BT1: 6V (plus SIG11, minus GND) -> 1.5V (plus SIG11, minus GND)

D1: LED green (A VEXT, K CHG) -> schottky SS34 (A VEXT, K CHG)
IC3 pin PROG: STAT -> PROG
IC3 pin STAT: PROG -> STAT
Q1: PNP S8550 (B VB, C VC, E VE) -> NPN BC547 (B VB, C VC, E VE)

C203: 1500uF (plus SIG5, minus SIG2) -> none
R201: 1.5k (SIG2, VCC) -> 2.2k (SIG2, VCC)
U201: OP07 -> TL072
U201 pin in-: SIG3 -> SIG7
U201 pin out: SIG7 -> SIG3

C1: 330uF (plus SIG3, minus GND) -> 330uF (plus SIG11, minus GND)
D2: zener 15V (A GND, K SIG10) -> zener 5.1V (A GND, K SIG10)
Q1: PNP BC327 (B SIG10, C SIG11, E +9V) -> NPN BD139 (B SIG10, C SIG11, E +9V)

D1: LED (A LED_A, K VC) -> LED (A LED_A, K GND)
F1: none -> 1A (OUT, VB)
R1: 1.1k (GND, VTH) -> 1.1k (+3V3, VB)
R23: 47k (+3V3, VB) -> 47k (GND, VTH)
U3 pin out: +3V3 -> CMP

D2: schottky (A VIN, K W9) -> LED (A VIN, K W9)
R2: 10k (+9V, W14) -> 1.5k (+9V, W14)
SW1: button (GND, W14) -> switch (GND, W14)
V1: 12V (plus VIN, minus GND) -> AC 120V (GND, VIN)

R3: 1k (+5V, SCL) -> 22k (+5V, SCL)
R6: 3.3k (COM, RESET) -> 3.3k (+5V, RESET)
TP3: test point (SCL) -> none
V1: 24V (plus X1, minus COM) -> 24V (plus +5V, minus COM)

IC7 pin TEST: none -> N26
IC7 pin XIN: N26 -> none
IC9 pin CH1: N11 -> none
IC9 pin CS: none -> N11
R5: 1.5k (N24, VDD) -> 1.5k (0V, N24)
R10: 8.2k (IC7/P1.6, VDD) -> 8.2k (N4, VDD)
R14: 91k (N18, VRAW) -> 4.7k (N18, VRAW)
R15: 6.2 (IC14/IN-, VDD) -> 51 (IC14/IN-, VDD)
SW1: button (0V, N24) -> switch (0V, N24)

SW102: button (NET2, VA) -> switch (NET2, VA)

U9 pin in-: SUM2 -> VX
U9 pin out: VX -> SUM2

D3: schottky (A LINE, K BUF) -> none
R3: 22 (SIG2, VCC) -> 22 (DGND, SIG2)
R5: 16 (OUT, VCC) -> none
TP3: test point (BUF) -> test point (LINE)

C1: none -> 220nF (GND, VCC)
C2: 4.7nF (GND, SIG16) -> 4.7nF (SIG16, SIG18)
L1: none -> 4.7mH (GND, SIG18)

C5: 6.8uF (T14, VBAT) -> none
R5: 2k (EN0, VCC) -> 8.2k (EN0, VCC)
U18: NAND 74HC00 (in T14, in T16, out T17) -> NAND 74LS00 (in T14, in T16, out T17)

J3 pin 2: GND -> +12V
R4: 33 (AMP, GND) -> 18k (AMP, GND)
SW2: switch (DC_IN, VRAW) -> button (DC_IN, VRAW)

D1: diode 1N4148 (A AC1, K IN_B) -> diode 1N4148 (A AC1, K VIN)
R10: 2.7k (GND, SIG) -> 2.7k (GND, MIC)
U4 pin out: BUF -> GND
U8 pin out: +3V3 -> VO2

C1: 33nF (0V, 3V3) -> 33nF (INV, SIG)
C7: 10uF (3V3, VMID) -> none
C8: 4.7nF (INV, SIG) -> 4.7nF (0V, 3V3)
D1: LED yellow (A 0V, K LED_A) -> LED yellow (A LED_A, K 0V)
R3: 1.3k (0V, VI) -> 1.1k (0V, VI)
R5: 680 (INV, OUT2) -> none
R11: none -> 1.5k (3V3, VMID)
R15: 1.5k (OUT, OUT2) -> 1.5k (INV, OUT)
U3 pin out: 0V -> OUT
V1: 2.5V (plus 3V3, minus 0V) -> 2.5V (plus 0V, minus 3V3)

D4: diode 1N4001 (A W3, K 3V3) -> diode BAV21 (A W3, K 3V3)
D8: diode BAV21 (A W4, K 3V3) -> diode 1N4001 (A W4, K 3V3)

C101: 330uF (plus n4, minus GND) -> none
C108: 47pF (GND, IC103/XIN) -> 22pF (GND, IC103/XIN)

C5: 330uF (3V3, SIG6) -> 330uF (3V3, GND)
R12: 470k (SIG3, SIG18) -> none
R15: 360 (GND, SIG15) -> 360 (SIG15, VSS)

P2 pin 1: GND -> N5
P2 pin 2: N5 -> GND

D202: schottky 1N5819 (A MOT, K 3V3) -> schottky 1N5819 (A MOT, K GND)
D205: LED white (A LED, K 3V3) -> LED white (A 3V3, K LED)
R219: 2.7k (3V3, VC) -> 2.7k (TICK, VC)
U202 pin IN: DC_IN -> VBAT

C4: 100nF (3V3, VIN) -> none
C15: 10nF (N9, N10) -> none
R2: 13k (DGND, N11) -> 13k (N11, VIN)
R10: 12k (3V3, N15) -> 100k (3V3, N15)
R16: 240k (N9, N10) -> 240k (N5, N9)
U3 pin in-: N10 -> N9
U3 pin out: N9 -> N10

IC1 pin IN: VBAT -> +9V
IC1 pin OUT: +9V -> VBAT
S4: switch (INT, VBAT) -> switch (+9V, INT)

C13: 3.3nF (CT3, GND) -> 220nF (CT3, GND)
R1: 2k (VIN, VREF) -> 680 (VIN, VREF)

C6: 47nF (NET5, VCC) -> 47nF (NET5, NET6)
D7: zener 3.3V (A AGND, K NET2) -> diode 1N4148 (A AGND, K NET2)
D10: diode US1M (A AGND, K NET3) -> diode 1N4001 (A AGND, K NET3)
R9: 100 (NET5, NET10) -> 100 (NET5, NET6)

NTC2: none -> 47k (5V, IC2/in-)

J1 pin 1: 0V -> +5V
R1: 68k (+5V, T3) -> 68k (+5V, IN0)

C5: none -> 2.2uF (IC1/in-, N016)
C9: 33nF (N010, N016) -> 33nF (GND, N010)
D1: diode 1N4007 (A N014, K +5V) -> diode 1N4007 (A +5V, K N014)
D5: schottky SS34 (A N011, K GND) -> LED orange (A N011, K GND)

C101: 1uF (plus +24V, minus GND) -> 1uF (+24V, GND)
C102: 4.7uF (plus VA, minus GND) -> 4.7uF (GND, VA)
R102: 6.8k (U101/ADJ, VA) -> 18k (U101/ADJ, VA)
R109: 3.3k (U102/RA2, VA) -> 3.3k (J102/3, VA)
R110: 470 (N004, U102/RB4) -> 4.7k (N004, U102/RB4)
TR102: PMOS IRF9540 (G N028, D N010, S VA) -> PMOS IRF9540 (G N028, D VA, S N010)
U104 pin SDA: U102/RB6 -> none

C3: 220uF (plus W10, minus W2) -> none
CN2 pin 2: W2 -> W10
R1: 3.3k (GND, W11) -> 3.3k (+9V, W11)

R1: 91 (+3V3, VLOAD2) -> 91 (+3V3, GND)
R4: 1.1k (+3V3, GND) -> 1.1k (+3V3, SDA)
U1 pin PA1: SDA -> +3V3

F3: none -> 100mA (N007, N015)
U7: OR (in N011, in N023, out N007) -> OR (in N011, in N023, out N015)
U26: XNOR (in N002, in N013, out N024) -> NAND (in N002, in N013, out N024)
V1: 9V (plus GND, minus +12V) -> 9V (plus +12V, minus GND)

◆ ◆ ◆

Work order:
Write the material out again word for word.

Reply:
BT1: 6V (plus SIG11, minus GND) -> 1.5V (plus SIG11, minus GND)

D1: LED green (A VEXT, K CHG) -> schottky SS34 (A VEXT, K CHG)
IC3 pin PROG: STAT -> PROG
IC3 pin STAT: PROG -> STAT
Q1: PNP S8550 (B VB, C VC, E VE) -> NPN BC547 (B VB, C VC, E VE)

C203: 1500uF (plus SIG5, minus SIG2) -> none
R201: 1.5k (SIG2, VCC) -> 2.2k (SIG2, VCC)
U201: OP07 -> TL072
U201 pin in-: SIG3 -> SIG7
U201 pin out: SIG7 -> SIG3

C1: 330uF (plus SIG3, minus GND) -> 330uF (plus SIG11, minus GND)
D2: zener 15V (A GND, K SIG10) -> zener 5.1V (A GND, K SIG10)
Q1: PNP BC327 (B SIG10, C SIG11, E +9V) -> NPN BD139 (B SIG10, C SIG11, E +9V)

D1: LED (A LED_A, K VC) -> LED (A LED_A, K GND)
F1: none -> 1A (OUT, VB)
R1: 1.1k (GND, VTH) -> 1.1k (+3V3, VB)
R23: 47k (+3V3, VB) -> 47k (GND, VTH)
U3 pin out: +3V3 -> CMP

D2: schottky (A VIN, K W9) -> LED (A VIN, K W9)
R2: 10k (+9V, W14) -> 1.5k (+9V, W14)
SW1: button (GND, W14) -> switch (GND, W14)
V1: 12V (plus VIN, minus GND) -> AC 120V (GND, VIN)

R3: 1k (+5V, SCL) -> 22k (+5V, SCL)
R6: 3.3k (COM, RESET) -> 3.3k (+5V, RESET)
TP3: test point (SCL) -> none
V1: 24V (plus X1, minus COM) -> 24V (plus +5V, minus COM)

IC7 pin TEST: none -> N26
IC7 pin XIN: N26 -> none
IC9 pin CH1: N11 -> none
IC9 pin CS: none -> N11
R5: 1.5k (N24, VDD) -> 1.5k (0V, N24)
R10: 8.2k (IC7/P1.6, VDD) -> 8.2k (N4, VDD)
R14: 91k (N18, VRAW) -> 4.7k (N18, VRAW)
R15: 6.2 (IC14/IN-, VDD) -> 51 (IC14/IN-, VDD)
SW1: button (0V, N24) -> switch (0V, N24)

SW102: button (NET2, VA) -> switch (NET2, VA)

U9 pin in-: SUM2 -> VX
U9 pin out: VX -> SUM2

D3: schottky (A LINE, K BUF) -> none
R3: 22 (SIG2, VCC) -> 22 (DGND, SIG2)
R5: 16 (OUT, VCC) -> none
TP3: test point (BUF) -> test point (LINE)

C1: none -> 220nF (GND, VCC)
C2: 4.7nF (GND, SIG16) -> 4.7nF (SIG16, SIG18)
L1: none -> 4.7mH (GND, SIG18)

C5: 6.8uF (T14, VBAT) -> none
R5: 2k (EN0, VCC) -> 8.2k (EN0, VCC)
U18: NAND 74HC00 (in T14, in T16, out T17) -> NAND 74LS00 (in T14, in T16, out T17)

J3 pin 2: GND -> +12V
R4: 33 (AMP, GND) -> 18k (AMP, GND)
SW2: switch (DC_IN, VRAW) -> button (DC_IN, VRAW)

D1: diode 1N4148 (A AC1, K IN_B) -> diode 1N4148 (A AC1, K VIN)
R10: 2.7k (GND, SIG) -> 2.7k (GND, MIC)
U4 pin out: BUF -> GND
U8 pin out: +3V3 -> VO2

C1: 33nF (0V, 3V3) -> 33nF (INV, SIG)
C7: 10uF (3V3, VMID) -> none
C8: 4.7nF (INV, SIG) -> 4.7nF (0V, 3V3)
D1: LED yellow (A 0V, K LED_A) -> LED yellow (A LED_A, K 0V)
R3: 1.3k (0V, VI) -> 1.1k (0V, VI)
R5: 680 (INV, OUT2) -> none
R11: none -> 1.5k (3V3, VMID)
R15: 1.5k (OUT, OUT2) -> 1.5k (INV, OUT)
U3 pin out: 0V -> OUT
V1: 2.5V (plus 3V3, minus 0V) -> 2.5V (plus 0V, minus 3V3)

D4: diode 1N4001 (A W3, K 3V3) -> diode BAV21 (A W3, K 3V3)
D8: diode BAV21 (A W4, K 3V3) -> diode 1N4001 (A W4, K 3V3)

C101: 330uF (plus n4, minus GND) -> none
C108: 47pF (GND, IC103/XIN) -> 22pF (GND, IC103/XIN)

C5: 330uF (3V3, SIG6) -> 330uF (3V3, GND)
R12: 470k (SIG3, SIG18) -> none
R15: 360 (GND, SIG15) -> 360 (SIG15, VSS)

P2 pin 1: GND -> N5
P2 pin 2: N5 -> GND

D202: schottky 1N5819 (A MOT, K 3V3) -> schottky 1N5819 (A MOT, K GND)
D205: LED white (A LED, K 3V3) -> LED white (A 3V3, K LED)
R219: 2.7k (3V3, VC) -> 2.7k (TICK, VC)
U202 pin IN: DC_IN -> VBAT

C4: 100nF (3V3, VIN) -> none
C15: 10nF (N9, N10) -> none
R2: 13k (DGND, N11) -> 13k (N11, VIN)
R10: 12k (3V3, N15) -> 100k (3V3, N15)
R16: 240k (N9, N10) -> 240k (N5, N9)
U3 pin in-: N10 -> N9
U3 pin out: N9 -> N10

IC1 pin IN: VBAT -> +9V
IC1 pin OUT: +9V -> VBAT
S4: switch (INT, VBAT) -> switch (+9V, INT)

C13: 3.3nF (CT3, GND) -> 220nF (CT3, GND)
R1: 2k (VIN, VREF) -> 680 (VIN, VREF)

C6: 47nF (NET5, VCC) -> 47nF (NET5, NET6)
D7: zener 3.3V (A AGND, K NET2) -> diode 1N4148 (A AGND, K NET2)
D10: diode US1M (A AGND, K NET3) -> diode 1N4001 (A AGND, K NET3)
R9: 100 (NET5, NET10) -> 100 (NET5, NET6)

NTC2: none -> 47k (5V, IC2/in-)

J1 pin 1: 0V -> +5V
R1: 68k (+5V, T3) -> 68k (+5V, IN0)

C5: none -> 2.2uF (IC1/in-, N016)
C9: 33nF (N010, N016) -> 33nF (GND, N010)
D1: diode 1N4007 (A N014, K +5V) -> diode 1N4007 (A +5V, K N014)
D5: schottky SS34 (A N011, K GND) -> LED orange (A N011, K GND)

C101: 1uF (plus +24V, minus GND) -> 1uF (+24V, GND)
C102: 4.7uF (plus VA, minus GND) -> 4.7uF (GND, VA)
R102: 6.8k (U101/ADJ, VA) -> 18k (U101/ADJ, VA)
R109: 3.3k (U102/RA2, VA) -> 3.3k (J102/3, VA)
R110: 470 (N004, U102/RB4) -> 4.7k (N004, U102/RB4)
TR102: PMOS IRF9540 (G N028, D N010, S VA) -> PMOS IRF9540 (G N028, D VA, S N010)
U104 pin SDA: U102/RB6 -> none

C3: 220uF (plus W10, minus W2) -> none
CN2 pin 2: W2 -> W10
R1: 3.3k (GND, W11) -> 3.3k (+9V, W11)

R1: 91 (+3V3, VLOAD2) -> 91 (+3V3, GND)
R4: 1.1k (+3V3, GND) -> 1.1k (+3V3, SDA)
U1 pin PA1: SDA -> +3V3

F3: none -> 100mA (N007, N015)
U7: OR (in N011, in N023, out N007) -> OR (in N011, in N023, out N015)
U26: XNOR (in N002, in N013, out N024) -> NAND (in N002, in N013, out N024)
V1: 9V (plus GND, minus +12V) -> 9V (plus +12V, minus GND)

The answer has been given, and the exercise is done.